[Start of section]
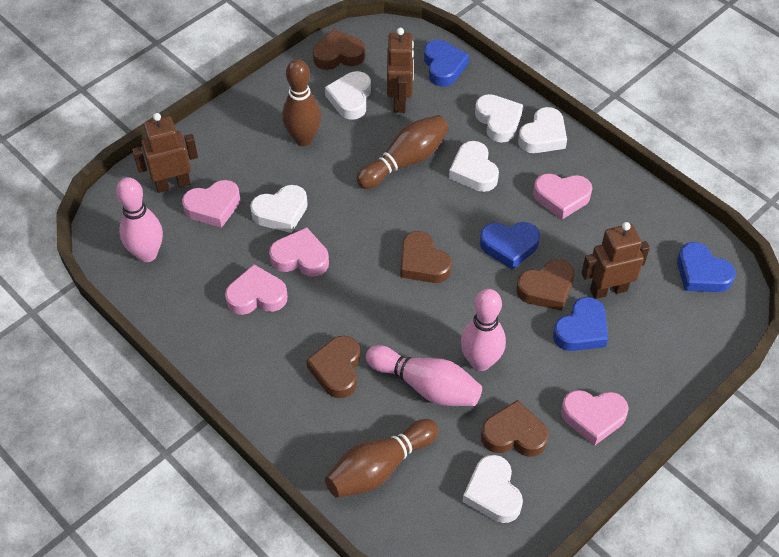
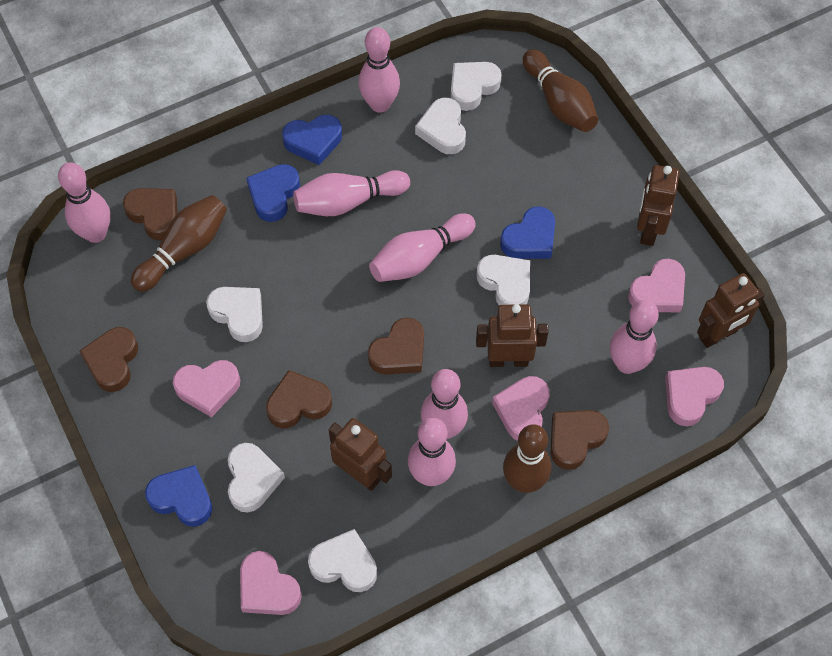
brown robot: 3 -> 4
pink bowling pin: 3 -> 7

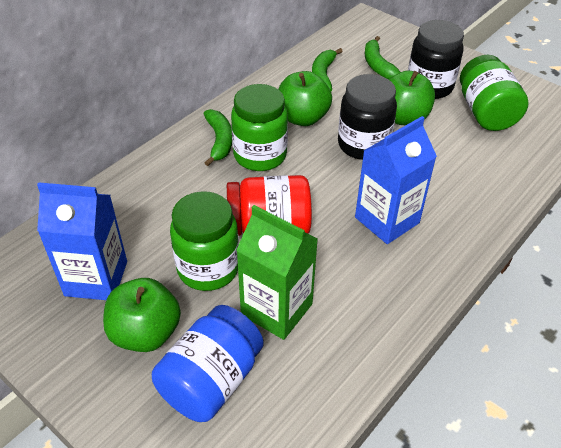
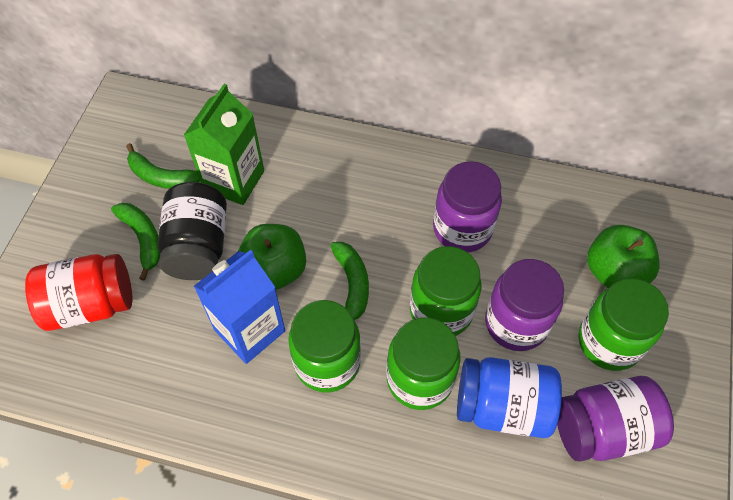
black jar: 2 -> 1
blue carton: 2 -> 1
green apple: 3 -> 2
green jar: 3 -> 4
purple jar: 0 -> 3

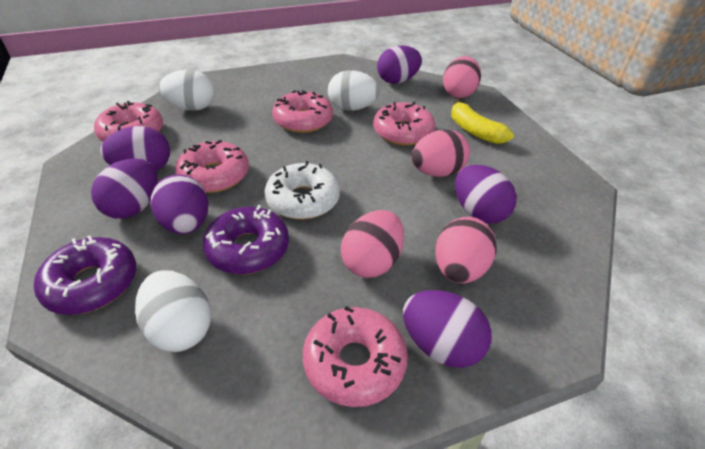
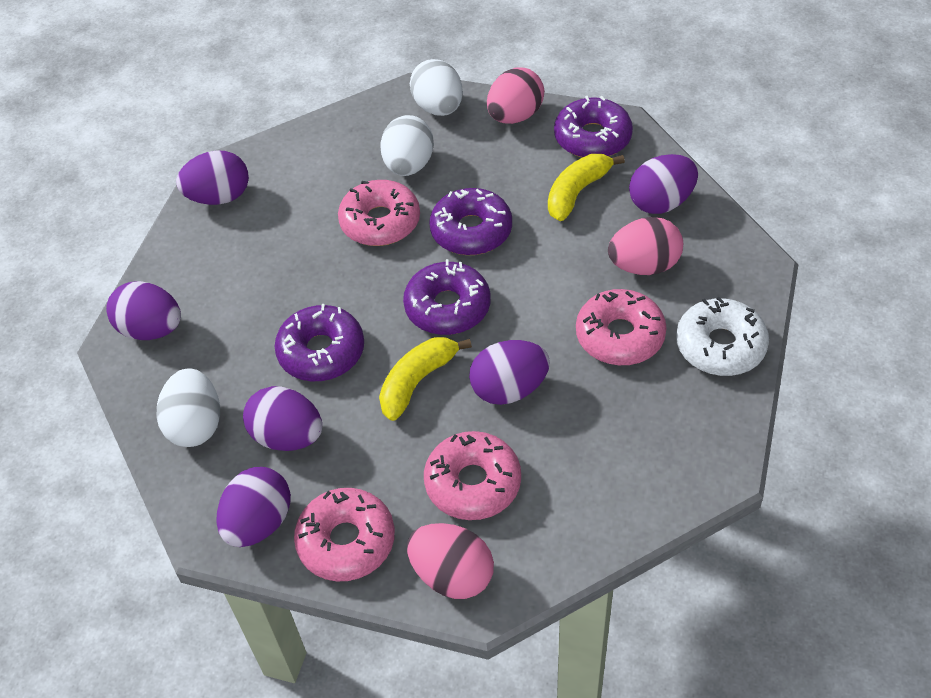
pink donut: 5 -> 4
pink egg: 4 -> 3
purple donut: 2 -> 4
yellow banana: 1 -> 2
[End of section]
**To do:** Only the lines from the one that holds "black jar: 2 -> 1" through the final line of the material should be reproduced, word for word, with the pictures omitted.

**Response for this exercise:**
black jar: 2 -> 1
blue carton: 2 -> 1
green apple: 3 -> 2
green jar: 3 -> 4
purple jar: 0 -> 3

pink donut: 5 -> 4
pink egg: 4 -> 3
purple donut: 2 -> 4
yellow banana: 1 -> 2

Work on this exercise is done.